In the records below, count every line where the string "cyan" appears, and reply with the count only.

==============================

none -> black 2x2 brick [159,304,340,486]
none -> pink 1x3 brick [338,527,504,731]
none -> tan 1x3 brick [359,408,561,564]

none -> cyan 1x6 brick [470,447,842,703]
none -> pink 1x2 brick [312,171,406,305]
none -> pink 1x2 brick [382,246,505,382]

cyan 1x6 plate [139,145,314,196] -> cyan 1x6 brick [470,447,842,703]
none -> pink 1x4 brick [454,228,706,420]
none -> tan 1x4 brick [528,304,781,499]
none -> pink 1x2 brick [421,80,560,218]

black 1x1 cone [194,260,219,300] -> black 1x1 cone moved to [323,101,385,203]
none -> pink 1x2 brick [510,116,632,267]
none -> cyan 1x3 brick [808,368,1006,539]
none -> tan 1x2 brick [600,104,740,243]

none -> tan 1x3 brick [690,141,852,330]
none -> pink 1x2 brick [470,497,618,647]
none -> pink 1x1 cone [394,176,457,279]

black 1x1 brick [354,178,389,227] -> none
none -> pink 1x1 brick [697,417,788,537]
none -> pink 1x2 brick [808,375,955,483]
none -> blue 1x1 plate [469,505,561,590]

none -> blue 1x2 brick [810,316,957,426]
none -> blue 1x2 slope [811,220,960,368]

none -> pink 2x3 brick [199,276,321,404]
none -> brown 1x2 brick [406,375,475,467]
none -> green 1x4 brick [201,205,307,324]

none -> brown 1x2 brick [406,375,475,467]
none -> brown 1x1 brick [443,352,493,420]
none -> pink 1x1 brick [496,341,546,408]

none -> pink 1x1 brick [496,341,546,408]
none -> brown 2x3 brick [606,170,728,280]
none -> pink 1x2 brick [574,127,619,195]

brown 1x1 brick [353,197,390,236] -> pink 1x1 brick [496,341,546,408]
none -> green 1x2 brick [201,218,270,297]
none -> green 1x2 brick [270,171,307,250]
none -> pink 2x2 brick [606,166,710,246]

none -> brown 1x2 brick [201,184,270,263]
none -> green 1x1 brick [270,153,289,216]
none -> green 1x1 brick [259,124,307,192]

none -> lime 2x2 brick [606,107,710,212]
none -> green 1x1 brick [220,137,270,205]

==============================

#### Answer section
3